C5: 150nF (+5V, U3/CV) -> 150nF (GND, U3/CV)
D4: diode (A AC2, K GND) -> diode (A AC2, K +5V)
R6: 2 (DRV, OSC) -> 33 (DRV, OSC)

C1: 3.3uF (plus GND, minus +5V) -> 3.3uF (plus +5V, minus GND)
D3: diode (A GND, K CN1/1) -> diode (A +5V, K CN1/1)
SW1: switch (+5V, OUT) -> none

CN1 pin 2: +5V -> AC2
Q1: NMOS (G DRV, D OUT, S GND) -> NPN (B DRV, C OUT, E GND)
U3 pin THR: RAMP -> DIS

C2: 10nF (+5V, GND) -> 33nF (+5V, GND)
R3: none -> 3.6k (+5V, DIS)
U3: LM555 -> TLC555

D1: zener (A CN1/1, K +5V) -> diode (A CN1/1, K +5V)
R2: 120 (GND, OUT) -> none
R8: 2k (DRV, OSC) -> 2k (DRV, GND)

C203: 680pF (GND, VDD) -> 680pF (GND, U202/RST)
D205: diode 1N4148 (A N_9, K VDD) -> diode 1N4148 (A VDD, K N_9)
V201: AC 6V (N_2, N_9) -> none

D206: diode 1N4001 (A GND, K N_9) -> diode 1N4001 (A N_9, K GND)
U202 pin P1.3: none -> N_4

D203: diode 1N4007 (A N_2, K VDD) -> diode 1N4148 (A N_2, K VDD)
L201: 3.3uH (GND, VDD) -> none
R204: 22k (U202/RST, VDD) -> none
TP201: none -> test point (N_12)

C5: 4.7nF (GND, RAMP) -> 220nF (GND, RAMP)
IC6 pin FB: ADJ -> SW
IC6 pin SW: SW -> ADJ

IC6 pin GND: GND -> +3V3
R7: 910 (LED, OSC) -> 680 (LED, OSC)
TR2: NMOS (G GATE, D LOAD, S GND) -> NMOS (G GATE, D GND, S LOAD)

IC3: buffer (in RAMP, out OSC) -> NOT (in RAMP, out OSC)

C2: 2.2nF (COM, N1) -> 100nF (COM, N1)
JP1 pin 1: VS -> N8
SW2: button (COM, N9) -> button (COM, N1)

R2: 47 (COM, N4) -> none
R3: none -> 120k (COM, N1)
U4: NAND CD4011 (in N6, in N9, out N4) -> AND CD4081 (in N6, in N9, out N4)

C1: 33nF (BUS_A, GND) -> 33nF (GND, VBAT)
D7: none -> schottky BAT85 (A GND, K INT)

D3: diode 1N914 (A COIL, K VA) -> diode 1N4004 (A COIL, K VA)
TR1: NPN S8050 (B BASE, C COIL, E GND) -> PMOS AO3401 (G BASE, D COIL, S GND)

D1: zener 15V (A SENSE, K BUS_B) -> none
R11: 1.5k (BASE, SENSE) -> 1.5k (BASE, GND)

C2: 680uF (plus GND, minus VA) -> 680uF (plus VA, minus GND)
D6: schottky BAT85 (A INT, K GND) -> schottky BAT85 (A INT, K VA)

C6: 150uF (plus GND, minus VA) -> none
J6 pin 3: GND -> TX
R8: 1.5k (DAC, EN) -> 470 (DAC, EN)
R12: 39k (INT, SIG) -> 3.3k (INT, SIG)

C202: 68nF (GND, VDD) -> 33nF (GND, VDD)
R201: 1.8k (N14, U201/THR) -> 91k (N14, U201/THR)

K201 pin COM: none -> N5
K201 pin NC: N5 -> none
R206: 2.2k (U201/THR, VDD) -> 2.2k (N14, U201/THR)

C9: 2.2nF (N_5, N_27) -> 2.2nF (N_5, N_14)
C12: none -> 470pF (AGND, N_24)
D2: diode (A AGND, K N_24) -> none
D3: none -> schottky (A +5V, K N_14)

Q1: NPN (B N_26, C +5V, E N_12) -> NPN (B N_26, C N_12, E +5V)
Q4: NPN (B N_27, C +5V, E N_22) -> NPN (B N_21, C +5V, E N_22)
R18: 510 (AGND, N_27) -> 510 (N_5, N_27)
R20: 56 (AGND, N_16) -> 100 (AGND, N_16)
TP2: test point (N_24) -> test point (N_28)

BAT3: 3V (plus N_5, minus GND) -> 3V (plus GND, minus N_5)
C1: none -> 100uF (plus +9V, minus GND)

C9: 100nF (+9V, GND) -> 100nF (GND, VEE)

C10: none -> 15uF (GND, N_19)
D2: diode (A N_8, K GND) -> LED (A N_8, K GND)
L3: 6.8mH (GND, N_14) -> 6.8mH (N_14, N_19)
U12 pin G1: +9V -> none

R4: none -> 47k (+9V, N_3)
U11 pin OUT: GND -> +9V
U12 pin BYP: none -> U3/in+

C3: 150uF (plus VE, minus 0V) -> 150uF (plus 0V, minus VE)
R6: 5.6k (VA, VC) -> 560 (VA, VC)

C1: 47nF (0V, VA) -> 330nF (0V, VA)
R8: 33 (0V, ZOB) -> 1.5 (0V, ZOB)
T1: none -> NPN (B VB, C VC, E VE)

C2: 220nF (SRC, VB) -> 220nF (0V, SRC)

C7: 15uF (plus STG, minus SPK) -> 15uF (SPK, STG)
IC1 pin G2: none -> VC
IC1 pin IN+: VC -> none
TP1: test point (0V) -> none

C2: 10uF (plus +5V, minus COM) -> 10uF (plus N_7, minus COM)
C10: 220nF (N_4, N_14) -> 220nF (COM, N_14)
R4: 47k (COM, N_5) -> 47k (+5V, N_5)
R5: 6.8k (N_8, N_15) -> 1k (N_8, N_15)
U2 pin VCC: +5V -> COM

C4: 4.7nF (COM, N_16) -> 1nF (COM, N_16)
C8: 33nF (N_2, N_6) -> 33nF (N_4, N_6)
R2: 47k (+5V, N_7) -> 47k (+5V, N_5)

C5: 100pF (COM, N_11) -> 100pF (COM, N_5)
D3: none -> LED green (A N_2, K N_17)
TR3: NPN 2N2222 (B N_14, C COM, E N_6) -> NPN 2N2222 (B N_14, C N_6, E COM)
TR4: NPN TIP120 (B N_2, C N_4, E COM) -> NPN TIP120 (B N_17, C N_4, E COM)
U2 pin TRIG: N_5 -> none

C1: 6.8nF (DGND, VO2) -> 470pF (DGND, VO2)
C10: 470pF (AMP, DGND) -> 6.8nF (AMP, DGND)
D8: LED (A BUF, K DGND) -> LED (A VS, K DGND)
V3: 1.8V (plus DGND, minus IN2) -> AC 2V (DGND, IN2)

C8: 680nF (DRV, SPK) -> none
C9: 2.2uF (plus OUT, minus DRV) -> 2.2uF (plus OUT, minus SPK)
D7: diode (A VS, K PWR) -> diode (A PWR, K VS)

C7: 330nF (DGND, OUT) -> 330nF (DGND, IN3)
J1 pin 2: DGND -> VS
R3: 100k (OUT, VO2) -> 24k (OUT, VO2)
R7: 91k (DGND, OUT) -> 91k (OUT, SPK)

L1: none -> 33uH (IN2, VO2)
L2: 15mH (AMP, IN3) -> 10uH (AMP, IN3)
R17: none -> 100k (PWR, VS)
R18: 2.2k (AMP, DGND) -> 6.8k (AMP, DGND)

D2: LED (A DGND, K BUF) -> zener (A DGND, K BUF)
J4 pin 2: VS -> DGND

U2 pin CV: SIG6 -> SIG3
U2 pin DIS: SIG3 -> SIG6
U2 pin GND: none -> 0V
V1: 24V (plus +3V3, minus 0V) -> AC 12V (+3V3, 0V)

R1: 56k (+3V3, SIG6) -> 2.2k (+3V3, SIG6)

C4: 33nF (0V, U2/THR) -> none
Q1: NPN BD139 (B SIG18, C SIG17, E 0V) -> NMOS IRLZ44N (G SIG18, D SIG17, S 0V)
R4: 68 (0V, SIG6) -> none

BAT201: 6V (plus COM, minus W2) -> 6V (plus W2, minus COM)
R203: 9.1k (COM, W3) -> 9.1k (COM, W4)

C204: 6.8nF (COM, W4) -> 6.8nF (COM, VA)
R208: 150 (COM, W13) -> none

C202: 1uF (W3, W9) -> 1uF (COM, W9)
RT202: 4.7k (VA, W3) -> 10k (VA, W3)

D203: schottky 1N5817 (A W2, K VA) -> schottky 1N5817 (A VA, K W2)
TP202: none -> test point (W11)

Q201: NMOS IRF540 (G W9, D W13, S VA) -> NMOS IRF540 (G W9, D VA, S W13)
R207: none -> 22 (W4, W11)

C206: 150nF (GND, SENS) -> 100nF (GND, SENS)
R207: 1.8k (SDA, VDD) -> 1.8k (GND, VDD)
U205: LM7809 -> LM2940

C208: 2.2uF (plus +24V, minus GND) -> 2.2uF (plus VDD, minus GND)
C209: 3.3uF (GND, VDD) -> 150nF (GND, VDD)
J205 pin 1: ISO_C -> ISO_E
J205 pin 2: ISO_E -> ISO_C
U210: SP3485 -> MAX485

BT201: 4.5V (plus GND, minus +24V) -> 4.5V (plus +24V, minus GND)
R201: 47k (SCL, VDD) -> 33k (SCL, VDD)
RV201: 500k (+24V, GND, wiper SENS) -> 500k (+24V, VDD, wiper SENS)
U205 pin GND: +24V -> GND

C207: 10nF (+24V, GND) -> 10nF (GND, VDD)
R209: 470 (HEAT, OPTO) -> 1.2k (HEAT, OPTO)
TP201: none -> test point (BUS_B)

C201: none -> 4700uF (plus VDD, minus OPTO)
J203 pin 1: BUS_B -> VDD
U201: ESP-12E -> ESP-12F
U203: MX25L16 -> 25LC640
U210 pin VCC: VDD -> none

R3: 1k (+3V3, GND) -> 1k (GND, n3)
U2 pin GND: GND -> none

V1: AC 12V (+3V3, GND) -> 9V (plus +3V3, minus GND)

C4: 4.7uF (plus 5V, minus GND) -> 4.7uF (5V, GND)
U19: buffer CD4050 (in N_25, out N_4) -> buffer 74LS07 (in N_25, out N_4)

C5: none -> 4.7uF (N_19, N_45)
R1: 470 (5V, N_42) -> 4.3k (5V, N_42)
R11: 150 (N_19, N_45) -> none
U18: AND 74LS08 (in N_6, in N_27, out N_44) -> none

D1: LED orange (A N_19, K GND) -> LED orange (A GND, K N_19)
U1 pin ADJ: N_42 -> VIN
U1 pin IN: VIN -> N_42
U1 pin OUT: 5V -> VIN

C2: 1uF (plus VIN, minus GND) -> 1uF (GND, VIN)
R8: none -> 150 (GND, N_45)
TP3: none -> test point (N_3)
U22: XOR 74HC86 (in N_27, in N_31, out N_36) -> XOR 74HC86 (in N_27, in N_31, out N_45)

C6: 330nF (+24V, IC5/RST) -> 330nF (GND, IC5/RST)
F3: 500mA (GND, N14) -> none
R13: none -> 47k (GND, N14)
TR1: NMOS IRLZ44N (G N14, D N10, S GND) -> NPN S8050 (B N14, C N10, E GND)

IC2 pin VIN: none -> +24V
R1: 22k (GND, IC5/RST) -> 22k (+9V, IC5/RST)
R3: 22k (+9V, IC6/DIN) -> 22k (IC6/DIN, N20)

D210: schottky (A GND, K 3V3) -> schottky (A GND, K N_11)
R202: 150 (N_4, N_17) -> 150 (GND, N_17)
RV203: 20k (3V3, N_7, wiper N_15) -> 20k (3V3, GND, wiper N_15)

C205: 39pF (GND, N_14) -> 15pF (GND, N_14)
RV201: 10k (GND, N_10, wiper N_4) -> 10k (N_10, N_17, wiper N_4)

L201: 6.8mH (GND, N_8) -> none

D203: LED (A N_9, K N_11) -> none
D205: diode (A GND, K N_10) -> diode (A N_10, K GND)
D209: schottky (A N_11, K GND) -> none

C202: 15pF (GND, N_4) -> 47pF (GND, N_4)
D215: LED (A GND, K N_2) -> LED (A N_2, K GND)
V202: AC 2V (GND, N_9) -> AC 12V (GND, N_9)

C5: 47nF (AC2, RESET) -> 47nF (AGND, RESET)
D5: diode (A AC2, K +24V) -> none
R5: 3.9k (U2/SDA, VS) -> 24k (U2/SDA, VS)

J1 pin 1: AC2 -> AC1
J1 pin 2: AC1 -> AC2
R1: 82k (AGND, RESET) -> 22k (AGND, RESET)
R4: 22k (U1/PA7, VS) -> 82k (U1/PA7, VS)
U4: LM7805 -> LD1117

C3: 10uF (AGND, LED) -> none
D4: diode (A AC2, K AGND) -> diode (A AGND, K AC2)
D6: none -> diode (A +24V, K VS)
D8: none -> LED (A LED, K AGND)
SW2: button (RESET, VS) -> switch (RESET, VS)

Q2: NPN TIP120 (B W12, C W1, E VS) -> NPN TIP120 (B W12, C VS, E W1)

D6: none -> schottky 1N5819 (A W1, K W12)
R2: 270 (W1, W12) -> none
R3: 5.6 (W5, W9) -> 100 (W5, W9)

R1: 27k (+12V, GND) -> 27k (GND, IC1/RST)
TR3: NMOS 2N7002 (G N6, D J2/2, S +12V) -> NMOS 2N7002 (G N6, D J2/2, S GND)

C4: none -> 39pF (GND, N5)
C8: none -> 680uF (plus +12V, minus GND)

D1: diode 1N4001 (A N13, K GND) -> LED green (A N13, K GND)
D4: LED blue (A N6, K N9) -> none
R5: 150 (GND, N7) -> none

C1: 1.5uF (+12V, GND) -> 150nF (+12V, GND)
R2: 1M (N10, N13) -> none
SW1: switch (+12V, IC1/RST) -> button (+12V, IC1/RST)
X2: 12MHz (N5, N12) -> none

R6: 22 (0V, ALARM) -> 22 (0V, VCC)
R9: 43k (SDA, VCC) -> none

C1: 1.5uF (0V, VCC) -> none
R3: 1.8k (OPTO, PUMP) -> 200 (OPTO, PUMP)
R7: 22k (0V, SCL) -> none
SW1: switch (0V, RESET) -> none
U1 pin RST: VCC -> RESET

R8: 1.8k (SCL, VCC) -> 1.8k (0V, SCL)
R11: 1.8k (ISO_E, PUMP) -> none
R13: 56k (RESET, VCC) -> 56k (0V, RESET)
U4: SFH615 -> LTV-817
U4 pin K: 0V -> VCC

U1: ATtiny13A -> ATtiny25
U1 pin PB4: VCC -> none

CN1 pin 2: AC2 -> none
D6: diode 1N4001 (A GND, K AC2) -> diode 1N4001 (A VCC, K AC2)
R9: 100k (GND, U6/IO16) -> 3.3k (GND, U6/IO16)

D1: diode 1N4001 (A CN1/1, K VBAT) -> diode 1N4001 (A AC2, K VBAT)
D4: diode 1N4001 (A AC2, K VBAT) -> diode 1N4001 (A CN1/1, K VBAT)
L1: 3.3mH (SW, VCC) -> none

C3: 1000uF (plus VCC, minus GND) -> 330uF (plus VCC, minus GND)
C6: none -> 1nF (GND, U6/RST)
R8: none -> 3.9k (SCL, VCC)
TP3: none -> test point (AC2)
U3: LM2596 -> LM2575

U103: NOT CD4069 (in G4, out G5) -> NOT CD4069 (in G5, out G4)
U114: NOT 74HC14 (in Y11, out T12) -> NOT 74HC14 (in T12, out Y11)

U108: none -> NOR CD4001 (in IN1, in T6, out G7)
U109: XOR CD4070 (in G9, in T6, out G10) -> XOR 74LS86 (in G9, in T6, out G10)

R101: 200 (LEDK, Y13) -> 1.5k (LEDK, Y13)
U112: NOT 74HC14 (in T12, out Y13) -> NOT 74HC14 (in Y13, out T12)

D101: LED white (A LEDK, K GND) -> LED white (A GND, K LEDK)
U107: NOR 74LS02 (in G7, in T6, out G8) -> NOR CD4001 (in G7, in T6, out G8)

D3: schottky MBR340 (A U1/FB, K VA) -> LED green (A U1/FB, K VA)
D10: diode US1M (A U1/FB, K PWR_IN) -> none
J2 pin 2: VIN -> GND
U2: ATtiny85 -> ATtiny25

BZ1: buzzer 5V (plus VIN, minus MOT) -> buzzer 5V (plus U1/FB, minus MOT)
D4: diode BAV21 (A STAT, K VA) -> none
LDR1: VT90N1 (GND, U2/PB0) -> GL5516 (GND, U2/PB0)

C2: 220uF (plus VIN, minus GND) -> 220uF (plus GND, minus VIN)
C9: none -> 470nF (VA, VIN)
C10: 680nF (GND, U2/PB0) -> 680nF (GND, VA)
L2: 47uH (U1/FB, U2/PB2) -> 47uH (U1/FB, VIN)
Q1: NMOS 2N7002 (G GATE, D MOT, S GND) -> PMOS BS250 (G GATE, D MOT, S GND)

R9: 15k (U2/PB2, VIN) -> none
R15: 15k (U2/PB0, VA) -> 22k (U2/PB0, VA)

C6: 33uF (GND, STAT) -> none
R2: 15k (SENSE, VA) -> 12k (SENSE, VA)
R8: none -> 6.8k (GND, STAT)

--- --- ---

### What the exercise asks
Repeat, word for word, the lines above between the line holding "C3: 150uF (plus" and the line holding "R4: 68 (0V, SIG6) -> none", inclusive; omit everything else.

### Written response
C3: 150uF (plus VE, minus 0V) -> 150uF (plus 0V, minus VE)
R6: 5.6k (VA, VC) -> 560 (VA, VC)

C1: 47nF (0V, VA) -> 330nF (0V, VA)
R8: 33 (0V, ZOB) -> 1.5 (0V, ZOB)
T1: none -> NPN (B VB, C VC, E VE)

C2: 220nF (SRC, VB) -> 220nF (0V, SRC)

C7: 15uF (plus STG, minus SPK) -> 15uF (SPK, STG)
IC1 pin G2: none -> VC
IC1 pin IN+: VC -> none
TP1: test point (0V) -> none

C2: 10uF (plus +5V, minus COM) -> 10uF (plus N_7, minus COM)
C10: 220nF (N_4, N_14) -> 220nF (COM, N_14)
R4: 47k (COM, N_5) -> 47k (+5V, N_5)
R5: 6.8k (N_8, N_15) -> 1k (N_8, N_15)
U2 pin VCC: +5V -> COM

C4: 4.7nF (COM, N_16) -> 1nF (COM, N_16)
C8: 33nF (N_2, N_6) -> 33nF (N_4, N_6)
R2: 47k (+5V, N_7) -> 47k (+5V, N_5)

C5: 100pF (COM, N_11) -> 100pF (COM, N_5)
D3: none -> LED green (A N_2, K N_17)
TR3: NPN 2N2222 (B N_14, C COM, E N_6) -> NPN 2N2222 (B N_14, C N_6, E COM)
TR4: NPN TIP120 (B N_2, C N_4, E COM) -> NPN TIP120 (B N_17, C N_4, E COM)
U2 pin TRIG: N_5 -> none

C1: 6.8nF (DGND, VO2) -> 470pF (DGND, VO2)
C10: 470pF (AMP, DGND) -> 6.8nF (AMP, DGND)
D8: LED (A BUF, K DGND) -> LED (A VS, K DGND)
V3: 1.8V (plus DGND, minus IN2) -> AC 2V (DGND, IN2)

C8: 680nF (DRV, SPK) -> none
C9: 2.2uF (plus OUT, minus DRV) -> 2.2uF (plus OUT, minus SPK)
D7: diode (A VS, K PWR) -> diode (A PWR, K VS)

C7: 330nF (DGND, OUT) -> 330nF (DGND, IN3)
J1 pin 2: DGND -> VS
R3: 100k (OUT, VO2) -> 24k (OUT, VO2)
R7: 91k (DGND, OUT) -> 91k (OUT, SPK)

L1: none -> 33uH (IN2, VO2)
L2: 15mH (AMP, IN3) -> 10uH (AMP, IN3)
R17: none -> 100k (PWR, VS)
R18: 2.2k (AMP, DGND) -> 6.8k (AMP, DGND)

D2: LED (A DGND, K BUF) -> zener (A DGND, K BUF)
J4 pin 2: VS -> DGND

U2 pin CV: SIG6 -> SIG3
U2 pin DIS: SIG3 -> SIG6
U2 pin GND: none -> 0V
V1: 24V (plus +3V3, minus 0V) -> AC 12V (+3V3, 0V)

R1: 56k (+3V3, SIG6) -> 2.2k (+3V3, SIG6)

C4: 33nF (0V, U2/THR) -> none
Q1: NPN BD139 (B SIG18, C SIG17, E 0V) -> NMOS IRLZ44N (G SIG18, D SIG17, S 0V)
R4: 68 (0V, SIG6) -> none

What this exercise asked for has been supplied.